◆ EXERCISE INPUT ◆
--------------------

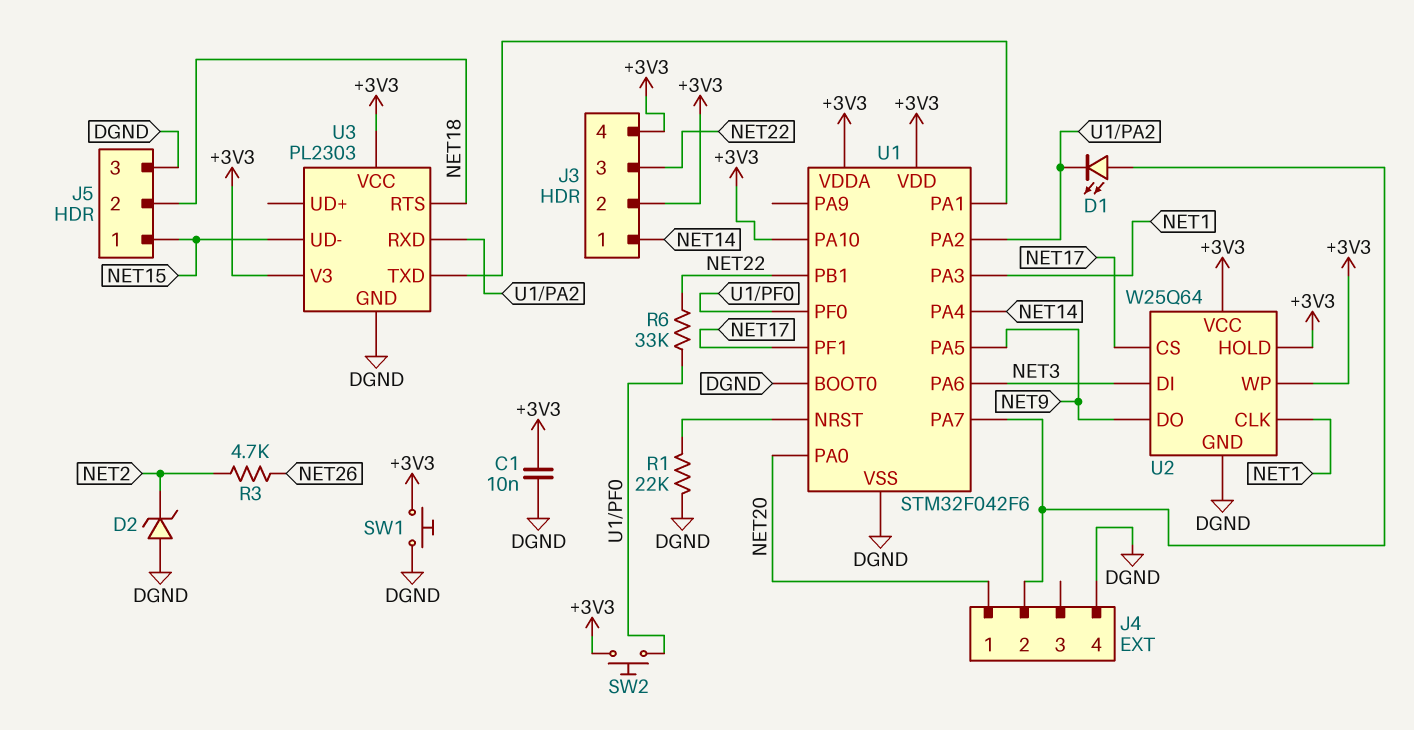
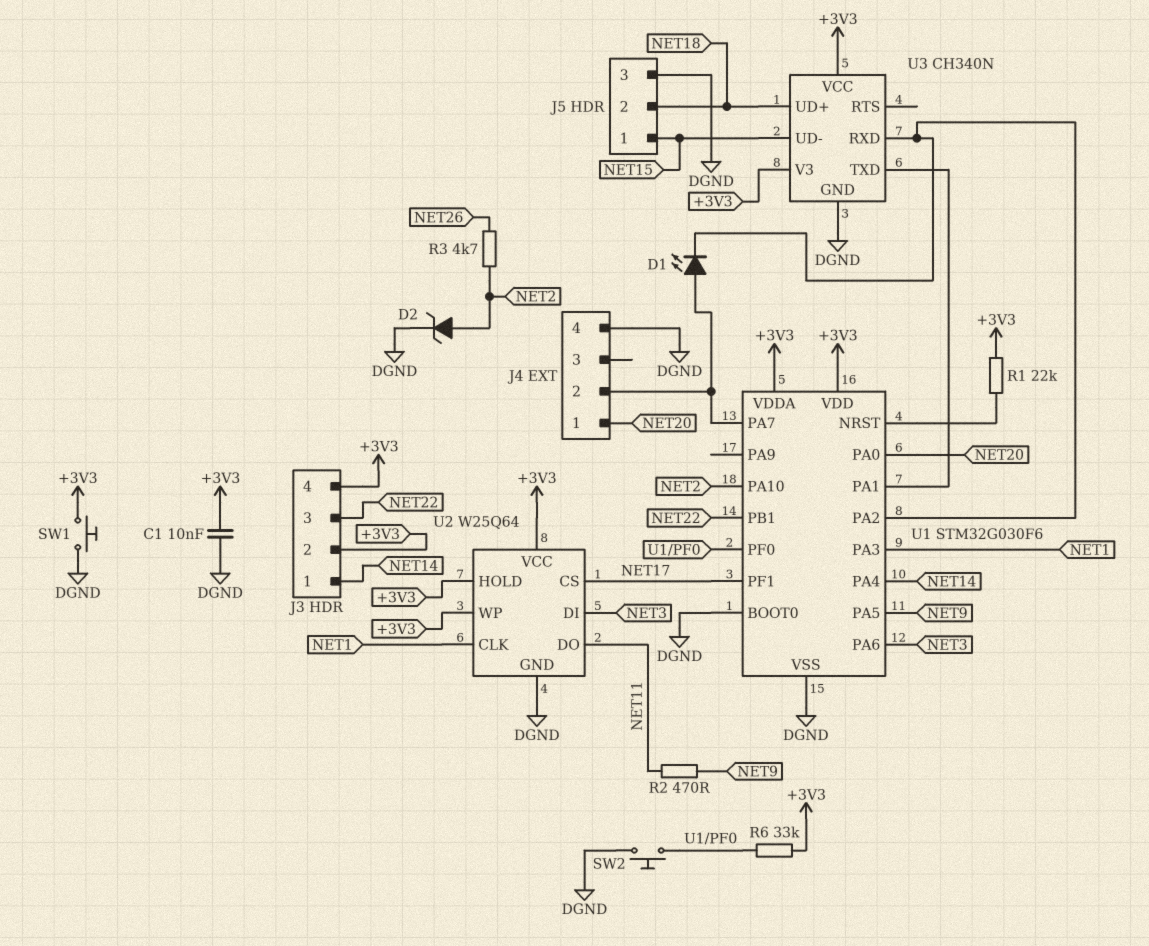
D2: zener (A DGND, K NET2) -> zener (A NET2, K DGND)
R1: 22k (DGND, U1/NRST) -> 22k (+3V3, U1/NRST)
R2: none -> 470 (NET9, NET11)
R6: 33k (NET22, U1/PF0) -> 33k (+3V3, U1/PF0)
SW2: button (+3V3, U1/PF0) -> button (DGND, U1/PF0)
U1: STM32F042F6 -> STM32G030F6
U1 pin PA10: +3V3 -> NET2
U2 pin DO: NET9 -> NET11
U3: PL2303 -> CH340N
U3 pin RTS: NET18 -> none
U3 pin UD+: none -> NET18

--------------------

◆ TASK OBJECTIVE ◆
Word for word, output the whole listing, but not its pictures.

◆ ANSWER SECTION ◆
D2: zener (A DGND, K NET2) -> zener (A NET2, K DGND)
R1: 22k (DGND, U1/NRST) -> 22k (+3V3, U1/NRST)
R2: none -> 470 (NET9, NET11)
R6: 33k (NET22, U1/PF0) -> 33k (+3V3, U1/PF0)
SW2: button (+3V3, U1/PF0) -> button (DGND, U1/PF0)
U1: STM32F042F6 -> STM32G030F6
U1 pin PA10: +3V3 -> NET2
U2 pin DO: NET9 -> NET11
U3: PL2303 -> CH340N
U3 pin RTS: NET18 -> none
U3 pin UD+: none -> NET18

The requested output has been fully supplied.